#### Task prompt
Pull out, word for word, every line of the records from the first one through the line that contains "yellow arrow: moved 4 px right", including both of those lines.

#### Entries provided
########
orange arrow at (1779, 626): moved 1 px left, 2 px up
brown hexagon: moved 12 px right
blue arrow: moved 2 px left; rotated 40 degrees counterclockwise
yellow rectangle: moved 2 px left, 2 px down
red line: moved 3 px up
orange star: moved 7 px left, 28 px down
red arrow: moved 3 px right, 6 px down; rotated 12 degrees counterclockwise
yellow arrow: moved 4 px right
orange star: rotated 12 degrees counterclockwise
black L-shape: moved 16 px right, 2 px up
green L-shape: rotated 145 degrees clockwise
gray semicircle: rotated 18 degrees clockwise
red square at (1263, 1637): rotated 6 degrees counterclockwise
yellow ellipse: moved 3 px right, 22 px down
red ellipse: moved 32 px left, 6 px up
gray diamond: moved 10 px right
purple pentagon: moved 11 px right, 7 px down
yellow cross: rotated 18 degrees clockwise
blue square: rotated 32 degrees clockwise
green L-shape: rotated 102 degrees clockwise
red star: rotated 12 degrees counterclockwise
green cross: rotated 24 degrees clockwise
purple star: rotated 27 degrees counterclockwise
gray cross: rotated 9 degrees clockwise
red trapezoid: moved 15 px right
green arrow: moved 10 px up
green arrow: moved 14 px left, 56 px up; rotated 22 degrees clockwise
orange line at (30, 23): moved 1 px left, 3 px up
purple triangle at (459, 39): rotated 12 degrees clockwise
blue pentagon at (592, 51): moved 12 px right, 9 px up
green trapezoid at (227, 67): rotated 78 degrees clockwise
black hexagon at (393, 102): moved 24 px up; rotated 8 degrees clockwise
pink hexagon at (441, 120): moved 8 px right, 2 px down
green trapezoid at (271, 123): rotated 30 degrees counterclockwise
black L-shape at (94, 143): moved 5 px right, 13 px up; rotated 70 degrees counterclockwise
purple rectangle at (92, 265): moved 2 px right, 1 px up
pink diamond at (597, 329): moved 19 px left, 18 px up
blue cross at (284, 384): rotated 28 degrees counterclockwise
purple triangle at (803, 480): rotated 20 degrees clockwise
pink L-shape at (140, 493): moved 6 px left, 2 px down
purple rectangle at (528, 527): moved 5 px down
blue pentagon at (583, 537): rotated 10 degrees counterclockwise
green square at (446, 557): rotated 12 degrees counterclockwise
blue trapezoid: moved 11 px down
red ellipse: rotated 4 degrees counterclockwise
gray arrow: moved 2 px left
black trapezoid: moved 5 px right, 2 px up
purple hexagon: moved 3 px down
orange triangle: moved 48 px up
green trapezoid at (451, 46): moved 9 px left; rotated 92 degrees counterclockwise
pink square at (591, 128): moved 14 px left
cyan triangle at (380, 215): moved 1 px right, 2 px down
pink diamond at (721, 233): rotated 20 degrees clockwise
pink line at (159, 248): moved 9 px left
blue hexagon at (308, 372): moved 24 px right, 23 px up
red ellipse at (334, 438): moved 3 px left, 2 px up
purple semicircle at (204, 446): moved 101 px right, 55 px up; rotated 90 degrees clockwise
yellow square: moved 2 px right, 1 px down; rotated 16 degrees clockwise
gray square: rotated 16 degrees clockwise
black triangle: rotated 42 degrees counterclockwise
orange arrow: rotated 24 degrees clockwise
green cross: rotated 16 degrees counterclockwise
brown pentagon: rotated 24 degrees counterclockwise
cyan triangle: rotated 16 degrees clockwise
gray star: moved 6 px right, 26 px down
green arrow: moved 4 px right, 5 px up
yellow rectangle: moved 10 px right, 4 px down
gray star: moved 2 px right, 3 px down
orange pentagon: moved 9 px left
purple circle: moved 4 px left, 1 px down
########
#### Result
orange arrow at (1779, 626): moved 1 px left, 2 px up
brown hexagon: moved 12 px right
blue arrow: moved 2 px left; rotated 40 degrees counterclockwise
yellow rectangle: moved 2 px left, 2 px down
red line: moved 3 px up
orange star: moved 7 px left, 28 px down
red arrow: moved 3 px right, 6 px down; rotated 12 degrees counterclockwise
yellow arrow: moved 4 px right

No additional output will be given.